[TASK INSTRUCTIONS] Rewrite as a JSON list of strings, one string per line, the lines beginning with the line containing "This is a 0.2" and continuing through the line containing "road 2 (track): [(0,399),(102,511)]", both included, with any blank lines omitted.

[RECORDS PROVIDED]

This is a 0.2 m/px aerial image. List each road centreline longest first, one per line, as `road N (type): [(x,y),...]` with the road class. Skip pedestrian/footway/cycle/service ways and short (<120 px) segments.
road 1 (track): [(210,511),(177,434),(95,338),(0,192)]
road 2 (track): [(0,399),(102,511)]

* * *

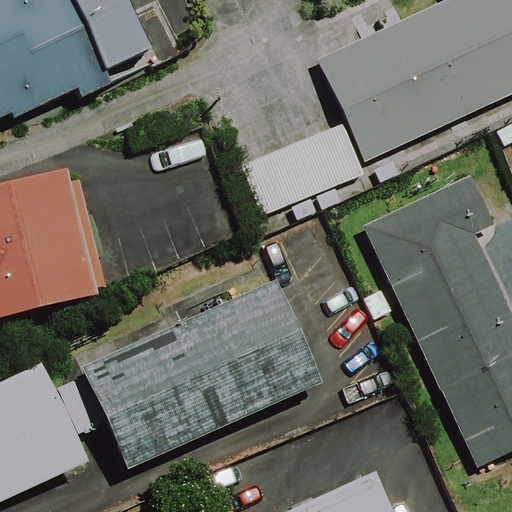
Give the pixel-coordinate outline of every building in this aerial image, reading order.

==

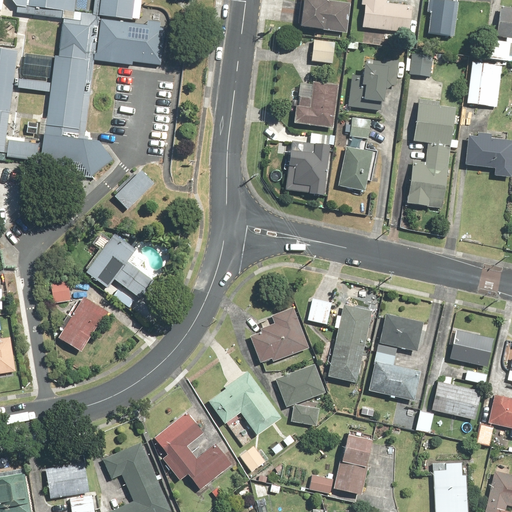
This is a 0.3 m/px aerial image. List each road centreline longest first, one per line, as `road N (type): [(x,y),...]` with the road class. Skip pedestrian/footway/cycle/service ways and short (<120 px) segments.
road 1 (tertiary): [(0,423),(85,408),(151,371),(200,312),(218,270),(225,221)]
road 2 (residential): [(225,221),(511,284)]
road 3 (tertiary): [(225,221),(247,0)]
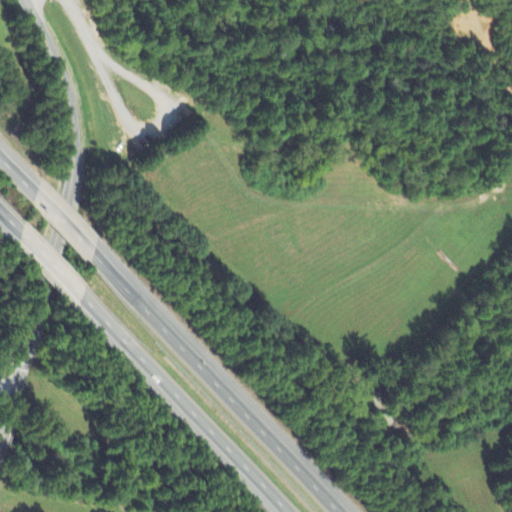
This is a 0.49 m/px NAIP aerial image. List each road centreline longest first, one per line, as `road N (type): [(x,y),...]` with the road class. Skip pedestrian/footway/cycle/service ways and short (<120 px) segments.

[OUTPUT]
[
  "This is a 0.2 m/px aerial image. List each road centreline longest first, one per line, as `road N (type): [(x,y),...]` with the road class. Skip pedestrian/footway/cycle/service ways and short (<120 px) segments.",
  "road 1 (track): [(210,511),(177,434),(95,338),(0,192)]",
  "road 2 (track): [(0,399),(102,511)]"
]